# [Written exercise]
Would you set down every entry shown below, precisely as written?

# Data supplied start

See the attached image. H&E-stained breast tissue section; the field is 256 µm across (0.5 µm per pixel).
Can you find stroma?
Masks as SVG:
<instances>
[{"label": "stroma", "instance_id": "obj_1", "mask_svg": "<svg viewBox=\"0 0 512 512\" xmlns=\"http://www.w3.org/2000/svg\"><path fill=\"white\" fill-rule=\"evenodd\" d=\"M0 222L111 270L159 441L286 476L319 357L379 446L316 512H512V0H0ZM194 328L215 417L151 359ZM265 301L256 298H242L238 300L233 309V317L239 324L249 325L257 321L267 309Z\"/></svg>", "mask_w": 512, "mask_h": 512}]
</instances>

# Data supplied end

# [Reply to the exercise]
See the attached image. H&E-stained breast tissue section; the field is 256 µm across (0.5 µm per pixel).
Can you find stroma?
Masks as SVG:
<instances>
[{"label": "stroma", "instance_id": "obj_1", "mask_svg": "<svg viewBox=\"0 0 512 512\" xmlns=\"http://www.w3.org/2000/svg\"><path fill=\"white\" fill-rule=\"evenodd\" d=\"M0 222L111 270L159 441L286 476L319 357L379 446L316 512H512V0H0ZM194 328L215 417L151 359ZM265 301L256 298H242L238 300L233 309V317L239 324L249 325L257 321L267 309Z\"/></svg>", "mask_w": 512, "mask_h": 512}]
</instances>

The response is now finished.